Problem :: Give the number of lines below that hold "VBAT", and only that.

-- Input material follows --

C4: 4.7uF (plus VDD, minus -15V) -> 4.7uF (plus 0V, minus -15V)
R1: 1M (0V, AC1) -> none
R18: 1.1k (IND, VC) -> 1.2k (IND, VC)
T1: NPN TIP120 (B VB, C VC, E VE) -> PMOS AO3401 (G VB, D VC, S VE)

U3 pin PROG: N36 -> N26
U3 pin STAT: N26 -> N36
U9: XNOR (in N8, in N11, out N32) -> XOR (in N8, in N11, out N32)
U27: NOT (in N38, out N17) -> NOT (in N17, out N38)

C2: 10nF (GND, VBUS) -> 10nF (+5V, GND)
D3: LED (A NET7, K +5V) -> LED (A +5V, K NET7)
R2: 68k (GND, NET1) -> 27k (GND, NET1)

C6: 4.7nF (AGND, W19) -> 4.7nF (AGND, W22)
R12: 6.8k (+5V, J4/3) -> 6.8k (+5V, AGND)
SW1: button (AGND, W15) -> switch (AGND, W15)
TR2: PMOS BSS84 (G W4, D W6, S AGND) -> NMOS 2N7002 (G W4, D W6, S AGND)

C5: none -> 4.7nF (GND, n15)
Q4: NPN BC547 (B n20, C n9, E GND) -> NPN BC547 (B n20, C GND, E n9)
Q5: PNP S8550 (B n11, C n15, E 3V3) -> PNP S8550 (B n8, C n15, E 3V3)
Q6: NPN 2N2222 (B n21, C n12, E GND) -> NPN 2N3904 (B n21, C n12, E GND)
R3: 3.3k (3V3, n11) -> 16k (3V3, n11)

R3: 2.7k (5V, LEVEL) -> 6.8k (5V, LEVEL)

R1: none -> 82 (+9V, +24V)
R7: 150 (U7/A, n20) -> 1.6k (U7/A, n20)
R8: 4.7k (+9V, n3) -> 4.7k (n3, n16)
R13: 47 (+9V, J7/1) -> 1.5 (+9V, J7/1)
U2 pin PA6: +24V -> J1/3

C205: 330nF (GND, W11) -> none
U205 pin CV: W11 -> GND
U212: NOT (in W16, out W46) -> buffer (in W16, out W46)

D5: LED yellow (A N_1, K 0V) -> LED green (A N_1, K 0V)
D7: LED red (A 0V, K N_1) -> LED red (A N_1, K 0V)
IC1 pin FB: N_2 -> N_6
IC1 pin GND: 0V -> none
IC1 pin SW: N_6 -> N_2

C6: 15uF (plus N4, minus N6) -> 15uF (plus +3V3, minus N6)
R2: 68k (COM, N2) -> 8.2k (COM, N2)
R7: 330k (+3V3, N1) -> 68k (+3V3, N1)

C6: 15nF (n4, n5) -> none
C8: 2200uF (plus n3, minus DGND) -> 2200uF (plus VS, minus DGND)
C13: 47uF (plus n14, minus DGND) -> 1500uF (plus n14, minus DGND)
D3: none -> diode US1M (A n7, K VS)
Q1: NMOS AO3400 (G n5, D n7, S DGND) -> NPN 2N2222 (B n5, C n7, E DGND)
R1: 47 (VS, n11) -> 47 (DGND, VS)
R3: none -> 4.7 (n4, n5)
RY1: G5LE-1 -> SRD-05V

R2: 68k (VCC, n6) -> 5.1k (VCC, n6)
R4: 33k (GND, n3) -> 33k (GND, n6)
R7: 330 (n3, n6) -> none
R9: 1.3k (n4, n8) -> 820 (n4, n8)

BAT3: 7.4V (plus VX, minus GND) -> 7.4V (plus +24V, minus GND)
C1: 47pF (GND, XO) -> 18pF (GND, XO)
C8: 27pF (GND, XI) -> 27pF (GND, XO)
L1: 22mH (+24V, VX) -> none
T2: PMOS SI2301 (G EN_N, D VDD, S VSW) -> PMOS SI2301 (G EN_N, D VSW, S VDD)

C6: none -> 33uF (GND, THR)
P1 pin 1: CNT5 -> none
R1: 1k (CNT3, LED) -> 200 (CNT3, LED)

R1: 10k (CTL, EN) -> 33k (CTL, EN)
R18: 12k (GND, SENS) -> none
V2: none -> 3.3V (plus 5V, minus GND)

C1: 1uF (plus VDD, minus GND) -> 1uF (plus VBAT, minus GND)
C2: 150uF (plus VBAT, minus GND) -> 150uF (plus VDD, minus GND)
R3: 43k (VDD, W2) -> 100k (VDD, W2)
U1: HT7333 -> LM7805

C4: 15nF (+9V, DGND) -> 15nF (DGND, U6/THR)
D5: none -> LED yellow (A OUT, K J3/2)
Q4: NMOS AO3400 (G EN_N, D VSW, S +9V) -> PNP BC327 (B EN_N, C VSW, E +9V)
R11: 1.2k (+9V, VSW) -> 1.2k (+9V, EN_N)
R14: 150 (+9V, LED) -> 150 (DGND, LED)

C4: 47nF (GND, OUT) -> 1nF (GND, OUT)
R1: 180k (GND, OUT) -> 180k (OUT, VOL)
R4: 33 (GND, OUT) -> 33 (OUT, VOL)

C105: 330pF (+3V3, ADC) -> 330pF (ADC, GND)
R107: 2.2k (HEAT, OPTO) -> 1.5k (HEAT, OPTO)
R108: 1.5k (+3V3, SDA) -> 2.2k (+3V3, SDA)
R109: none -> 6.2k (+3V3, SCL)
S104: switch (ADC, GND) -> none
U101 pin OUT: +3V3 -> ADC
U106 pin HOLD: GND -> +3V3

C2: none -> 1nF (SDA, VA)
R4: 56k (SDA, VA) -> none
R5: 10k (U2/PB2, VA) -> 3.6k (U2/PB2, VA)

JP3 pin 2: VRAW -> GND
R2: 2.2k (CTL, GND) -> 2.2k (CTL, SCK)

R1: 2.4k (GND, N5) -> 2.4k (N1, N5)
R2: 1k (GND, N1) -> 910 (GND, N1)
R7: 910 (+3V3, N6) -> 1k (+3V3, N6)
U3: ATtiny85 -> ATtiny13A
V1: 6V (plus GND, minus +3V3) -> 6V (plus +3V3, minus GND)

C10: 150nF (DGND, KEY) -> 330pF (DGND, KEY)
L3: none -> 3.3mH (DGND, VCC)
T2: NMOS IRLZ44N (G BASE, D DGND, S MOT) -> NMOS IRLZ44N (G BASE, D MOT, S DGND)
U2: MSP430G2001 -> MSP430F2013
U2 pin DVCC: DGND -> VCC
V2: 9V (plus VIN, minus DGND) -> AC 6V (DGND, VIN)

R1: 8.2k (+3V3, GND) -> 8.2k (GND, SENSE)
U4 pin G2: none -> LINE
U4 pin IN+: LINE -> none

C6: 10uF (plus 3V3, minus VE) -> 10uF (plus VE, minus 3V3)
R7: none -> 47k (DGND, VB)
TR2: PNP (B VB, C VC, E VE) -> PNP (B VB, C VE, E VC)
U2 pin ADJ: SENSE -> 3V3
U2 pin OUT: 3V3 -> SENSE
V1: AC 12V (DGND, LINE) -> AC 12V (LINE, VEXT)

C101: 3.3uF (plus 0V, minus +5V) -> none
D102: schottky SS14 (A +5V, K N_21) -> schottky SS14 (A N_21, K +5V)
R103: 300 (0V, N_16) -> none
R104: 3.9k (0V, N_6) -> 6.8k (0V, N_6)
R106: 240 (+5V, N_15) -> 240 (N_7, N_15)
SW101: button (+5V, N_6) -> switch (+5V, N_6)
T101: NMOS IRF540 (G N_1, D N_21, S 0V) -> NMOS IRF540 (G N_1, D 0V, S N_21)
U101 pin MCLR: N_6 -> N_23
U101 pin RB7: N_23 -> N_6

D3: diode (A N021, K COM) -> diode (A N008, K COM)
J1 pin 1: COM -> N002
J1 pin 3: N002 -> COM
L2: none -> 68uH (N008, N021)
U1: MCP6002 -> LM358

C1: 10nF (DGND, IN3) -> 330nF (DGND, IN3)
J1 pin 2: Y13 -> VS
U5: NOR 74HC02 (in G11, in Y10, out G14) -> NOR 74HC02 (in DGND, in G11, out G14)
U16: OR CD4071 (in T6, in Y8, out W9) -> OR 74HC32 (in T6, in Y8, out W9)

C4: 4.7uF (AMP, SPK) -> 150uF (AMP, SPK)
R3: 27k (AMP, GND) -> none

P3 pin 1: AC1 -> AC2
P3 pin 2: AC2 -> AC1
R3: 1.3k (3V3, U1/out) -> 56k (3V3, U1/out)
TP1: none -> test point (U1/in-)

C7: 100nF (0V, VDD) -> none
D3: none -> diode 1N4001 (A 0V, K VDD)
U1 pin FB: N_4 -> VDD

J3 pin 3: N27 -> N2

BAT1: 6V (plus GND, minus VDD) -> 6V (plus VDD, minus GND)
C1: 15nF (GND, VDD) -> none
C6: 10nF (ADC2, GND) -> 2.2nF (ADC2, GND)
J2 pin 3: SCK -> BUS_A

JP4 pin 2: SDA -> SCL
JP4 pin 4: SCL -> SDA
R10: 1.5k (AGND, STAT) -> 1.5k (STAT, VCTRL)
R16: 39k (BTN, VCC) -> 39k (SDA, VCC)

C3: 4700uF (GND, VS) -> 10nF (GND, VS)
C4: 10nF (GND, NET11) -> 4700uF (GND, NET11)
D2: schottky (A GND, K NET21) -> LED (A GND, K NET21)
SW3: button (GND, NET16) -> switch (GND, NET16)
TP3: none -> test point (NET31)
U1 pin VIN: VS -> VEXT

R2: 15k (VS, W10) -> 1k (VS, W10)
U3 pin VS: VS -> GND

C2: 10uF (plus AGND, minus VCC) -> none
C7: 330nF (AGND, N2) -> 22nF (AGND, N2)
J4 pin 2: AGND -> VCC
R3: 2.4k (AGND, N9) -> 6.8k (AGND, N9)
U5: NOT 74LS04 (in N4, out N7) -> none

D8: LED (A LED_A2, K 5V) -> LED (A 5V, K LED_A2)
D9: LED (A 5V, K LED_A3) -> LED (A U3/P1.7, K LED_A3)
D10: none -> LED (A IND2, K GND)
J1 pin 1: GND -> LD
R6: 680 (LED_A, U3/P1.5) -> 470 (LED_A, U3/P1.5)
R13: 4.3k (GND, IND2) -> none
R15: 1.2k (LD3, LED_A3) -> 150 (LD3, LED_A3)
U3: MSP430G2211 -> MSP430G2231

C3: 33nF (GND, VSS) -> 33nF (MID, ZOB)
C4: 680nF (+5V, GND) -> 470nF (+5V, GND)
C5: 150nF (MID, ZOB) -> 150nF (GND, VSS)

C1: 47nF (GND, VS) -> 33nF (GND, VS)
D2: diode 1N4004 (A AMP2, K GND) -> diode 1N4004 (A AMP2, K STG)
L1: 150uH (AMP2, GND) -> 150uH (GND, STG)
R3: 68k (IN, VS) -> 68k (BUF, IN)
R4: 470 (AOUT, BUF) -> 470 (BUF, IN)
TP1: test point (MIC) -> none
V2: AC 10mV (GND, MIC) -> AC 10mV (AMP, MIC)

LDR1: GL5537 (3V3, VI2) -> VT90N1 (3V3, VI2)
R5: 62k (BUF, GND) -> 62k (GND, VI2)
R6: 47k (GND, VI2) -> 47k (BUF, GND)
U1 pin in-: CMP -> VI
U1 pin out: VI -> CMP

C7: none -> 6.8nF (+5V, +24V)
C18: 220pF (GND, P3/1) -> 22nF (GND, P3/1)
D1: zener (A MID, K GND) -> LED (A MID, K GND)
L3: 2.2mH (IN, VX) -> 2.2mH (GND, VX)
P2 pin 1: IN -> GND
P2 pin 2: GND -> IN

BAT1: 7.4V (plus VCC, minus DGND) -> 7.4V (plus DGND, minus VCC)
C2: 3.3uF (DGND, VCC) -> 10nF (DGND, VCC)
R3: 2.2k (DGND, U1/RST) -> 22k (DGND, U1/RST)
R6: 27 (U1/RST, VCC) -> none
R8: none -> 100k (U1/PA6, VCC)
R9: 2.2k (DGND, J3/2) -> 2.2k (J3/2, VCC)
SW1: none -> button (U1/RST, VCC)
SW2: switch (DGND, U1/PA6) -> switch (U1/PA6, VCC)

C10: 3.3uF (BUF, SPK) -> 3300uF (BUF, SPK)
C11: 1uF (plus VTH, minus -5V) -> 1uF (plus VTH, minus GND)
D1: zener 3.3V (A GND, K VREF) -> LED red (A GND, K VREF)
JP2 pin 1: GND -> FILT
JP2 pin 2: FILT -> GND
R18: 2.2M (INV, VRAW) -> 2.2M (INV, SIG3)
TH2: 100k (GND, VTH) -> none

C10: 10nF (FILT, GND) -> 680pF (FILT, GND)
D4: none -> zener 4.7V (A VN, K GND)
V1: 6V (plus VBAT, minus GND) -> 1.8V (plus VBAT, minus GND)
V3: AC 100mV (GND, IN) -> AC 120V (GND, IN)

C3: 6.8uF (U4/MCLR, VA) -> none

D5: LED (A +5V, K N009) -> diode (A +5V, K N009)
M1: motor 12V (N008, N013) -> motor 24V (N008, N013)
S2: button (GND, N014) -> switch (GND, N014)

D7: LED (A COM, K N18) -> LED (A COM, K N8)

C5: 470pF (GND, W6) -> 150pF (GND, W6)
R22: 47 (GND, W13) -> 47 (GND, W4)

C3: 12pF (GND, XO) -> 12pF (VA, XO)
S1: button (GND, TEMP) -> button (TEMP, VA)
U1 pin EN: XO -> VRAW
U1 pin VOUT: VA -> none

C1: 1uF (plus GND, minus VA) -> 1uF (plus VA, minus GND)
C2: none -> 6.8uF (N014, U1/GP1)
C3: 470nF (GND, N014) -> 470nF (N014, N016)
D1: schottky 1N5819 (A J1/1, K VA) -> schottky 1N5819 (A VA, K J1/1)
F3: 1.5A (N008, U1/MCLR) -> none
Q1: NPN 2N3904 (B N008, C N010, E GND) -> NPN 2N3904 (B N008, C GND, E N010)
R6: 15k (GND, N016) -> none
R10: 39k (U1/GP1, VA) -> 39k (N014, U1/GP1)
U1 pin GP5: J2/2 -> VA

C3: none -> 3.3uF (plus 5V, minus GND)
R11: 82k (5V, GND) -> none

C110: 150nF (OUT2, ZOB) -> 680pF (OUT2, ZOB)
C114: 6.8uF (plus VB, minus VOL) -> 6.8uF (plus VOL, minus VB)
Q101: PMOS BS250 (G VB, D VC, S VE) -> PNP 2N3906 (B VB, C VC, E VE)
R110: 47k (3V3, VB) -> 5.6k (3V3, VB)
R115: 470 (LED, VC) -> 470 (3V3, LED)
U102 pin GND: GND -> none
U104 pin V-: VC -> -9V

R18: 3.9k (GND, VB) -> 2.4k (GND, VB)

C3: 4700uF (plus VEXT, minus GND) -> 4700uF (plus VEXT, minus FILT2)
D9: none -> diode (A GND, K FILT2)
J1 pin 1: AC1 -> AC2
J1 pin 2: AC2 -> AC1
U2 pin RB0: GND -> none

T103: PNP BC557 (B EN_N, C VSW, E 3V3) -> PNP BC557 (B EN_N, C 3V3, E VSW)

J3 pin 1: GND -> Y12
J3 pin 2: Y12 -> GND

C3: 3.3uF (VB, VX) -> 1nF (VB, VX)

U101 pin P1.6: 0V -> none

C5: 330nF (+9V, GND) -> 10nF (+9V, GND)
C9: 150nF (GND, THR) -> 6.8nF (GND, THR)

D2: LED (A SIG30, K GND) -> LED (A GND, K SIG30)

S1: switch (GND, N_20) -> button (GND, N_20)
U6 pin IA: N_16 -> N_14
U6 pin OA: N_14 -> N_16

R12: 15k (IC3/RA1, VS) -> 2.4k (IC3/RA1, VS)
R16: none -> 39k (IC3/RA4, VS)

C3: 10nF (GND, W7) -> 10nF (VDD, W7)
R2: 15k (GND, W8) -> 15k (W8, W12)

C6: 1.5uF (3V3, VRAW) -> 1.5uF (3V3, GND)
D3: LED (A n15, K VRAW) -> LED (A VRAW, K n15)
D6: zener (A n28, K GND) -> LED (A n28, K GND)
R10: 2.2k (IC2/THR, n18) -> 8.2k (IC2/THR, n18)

-- Input material concluded --

Answer box :: 3